[Opening EXTRACTED MATERIAL section]
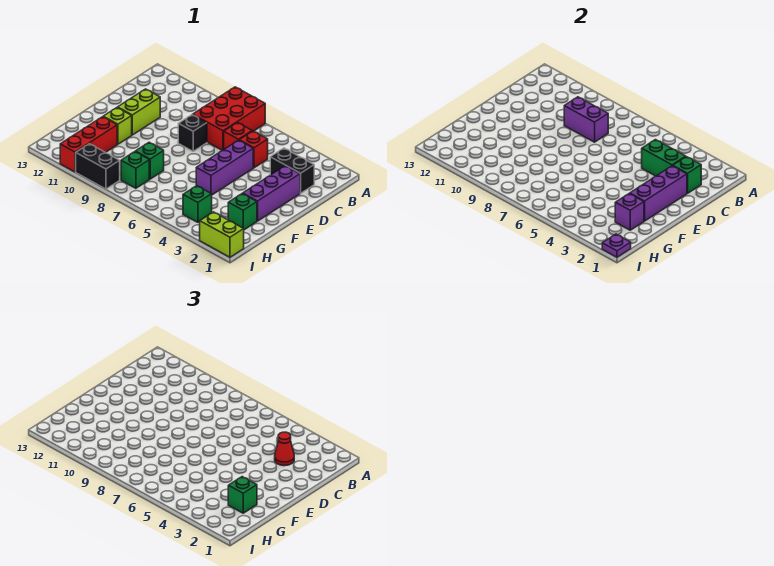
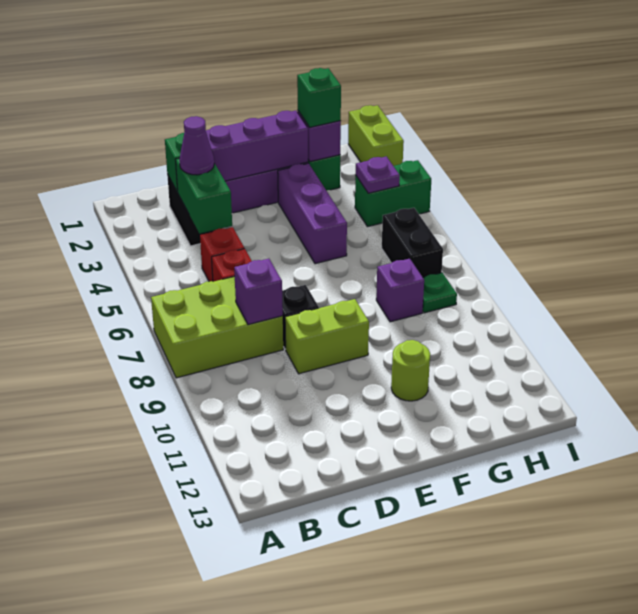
red 2x3 brick [193,87,265,151] -> lime 2x3 brick [151,276,283,378]
red 1x1 cone [275,432,294,466] -> purple 1x1 cone [179,116,214,175]
purple 1x2 brick [564,97,608,142] -> purple 1x1 brick [234,259,283,325]
purple 1x3 brick [196,140,253,195] -> purple 1x3 brick turned to [278,163,347,264]
lime 1x2 brick [118,89,160,135] -> lime 1x2 brick moved to [285,299,369,374]
lime 1x1 brick [103,108,132,144] -> lime 1x1 round brick [391,340,430,401]
green 1x1 brick [135,142,164,179] -> purple 1x1 brick [376,259,424,322]
red 1x3 brick [60,117,117,172] -> none
green 1x1 brick [183,186,212,222] -> green 1x2 brick [355,160,431,227]
green 1x1 brick [121,152,149,188] -> green 1x1 plate [423,273,457,313]
purple 1x1 plate [602,234,631,257] -> purple 1x1 plate moved to [355,156,400,193]
black 1x2 brick [76,144,120,189] -> black 1x2 brick moved to [382,208,443,277]

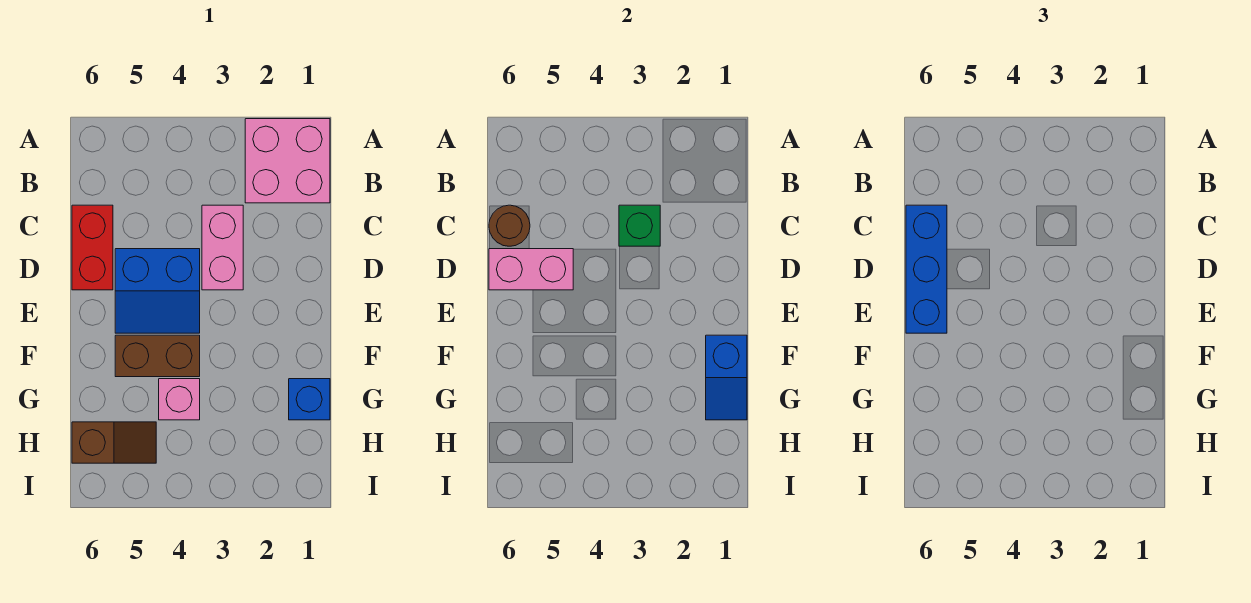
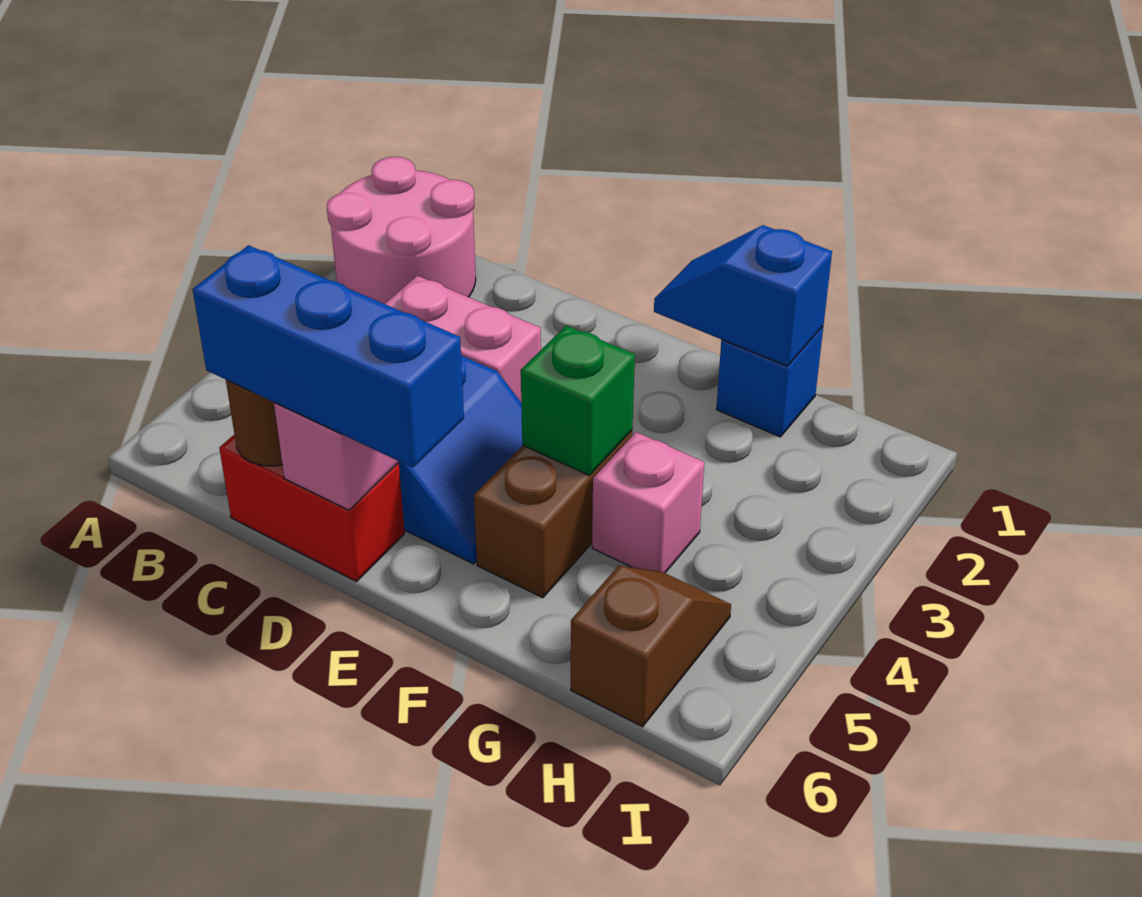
pink 2x2 brick [245,119,330,203] -> pink 2x2 round brick [327,157,476,304]
green 1x1 brick [619,205,660,246] -> green 1x1 brick moved to [521,326,635,476]
blue 1x2 slope [706,335,747,420] -> blue 1x2 slope turned to [654,225,832,366]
[Closing EXTRACTED MATERIAL section]
# WHAT THE EXERCISE ASKS:
Where the data above reaches the line holding "red 1x1 cone", begin printing, and stop after the line holding "lime 1x2 brick [118,89,160,135]". Each line must be reproduced exactly, with nothing else added.

# RESPONSE FOR THIS EXERCISE:
red 1x1 cone [275,432,294,466] -> purple 1x1 cone [179,116,214,175]
purple 1x2 brick [564,97,608,142] -> purple 1x1 brick [234,259,283,325]
purple 1x3 brick [196,140,253,195] -> purple 1x3 brick turned to [278,163,347,264]
lime 1x2 brick [118,89,160,135] -> lime 1x2 brick moved to [285,299,369,374]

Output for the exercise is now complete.